_EXERCISE AIM_
Would you please return the lines of the entries below starting at the line that has "purple mouse [332,535,404,577]" and ending at the line that has "none -> pink camera [494,186,545,236]", both included, exactly as they are?

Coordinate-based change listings
■ ■ ■ ■ ■ ■ ■

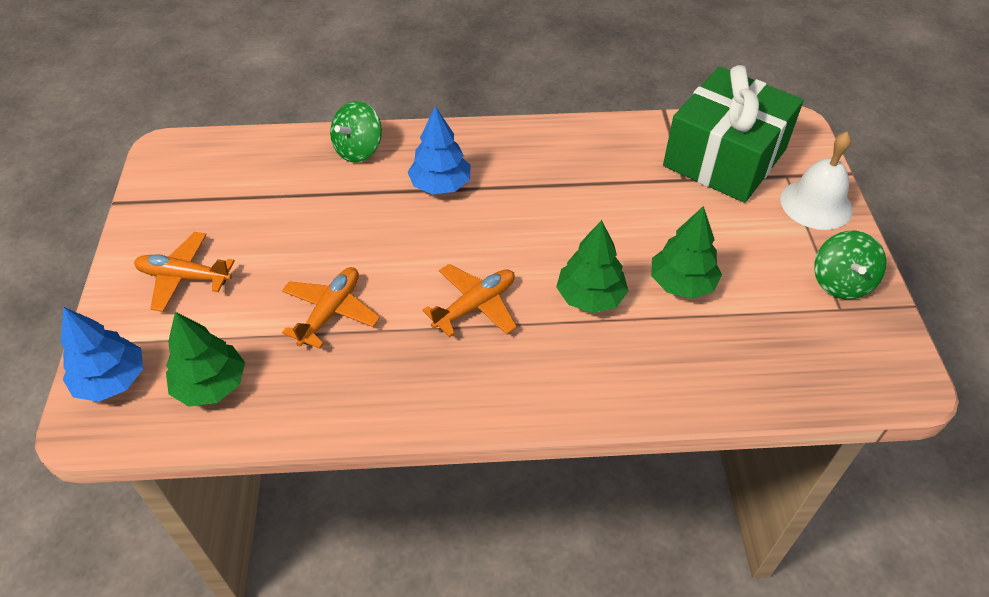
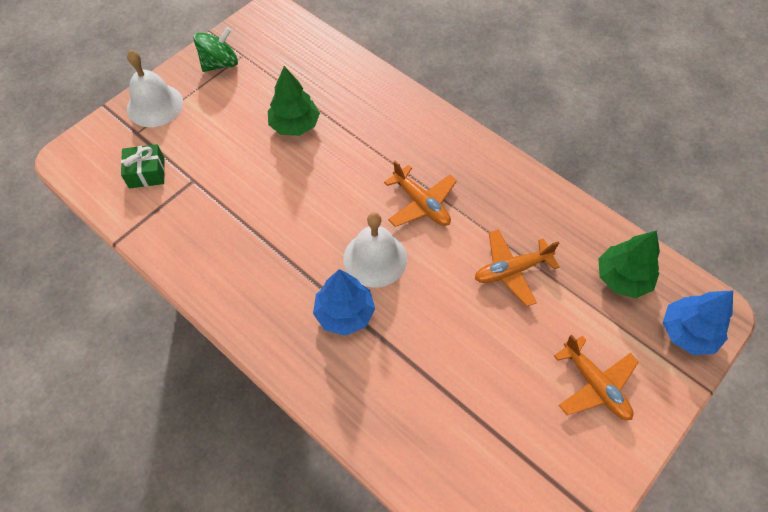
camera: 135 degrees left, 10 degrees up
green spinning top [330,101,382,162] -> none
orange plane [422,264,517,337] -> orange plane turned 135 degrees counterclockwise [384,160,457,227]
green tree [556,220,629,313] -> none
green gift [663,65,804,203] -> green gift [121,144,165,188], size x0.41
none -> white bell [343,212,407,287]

■ ■ ■ ■ ■ ■ ■

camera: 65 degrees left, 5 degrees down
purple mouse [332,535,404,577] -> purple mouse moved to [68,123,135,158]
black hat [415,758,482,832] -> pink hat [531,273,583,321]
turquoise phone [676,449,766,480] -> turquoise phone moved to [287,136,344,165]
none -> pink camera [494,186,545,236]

■ ■ ■ ■ ■ ■ ■

_OUTPUT FOR THIS TASK_
purple mouse [332,535,404,577] -> purple mouse moved to [68,123,135,158]
black hat [415,758,482,832] -> pink hat [531,273,583,321]
turquoise phone [676,449,766,480] -> turquoise phone moved to [287,136,344,165]
none -> pink camera [494,186,545,236]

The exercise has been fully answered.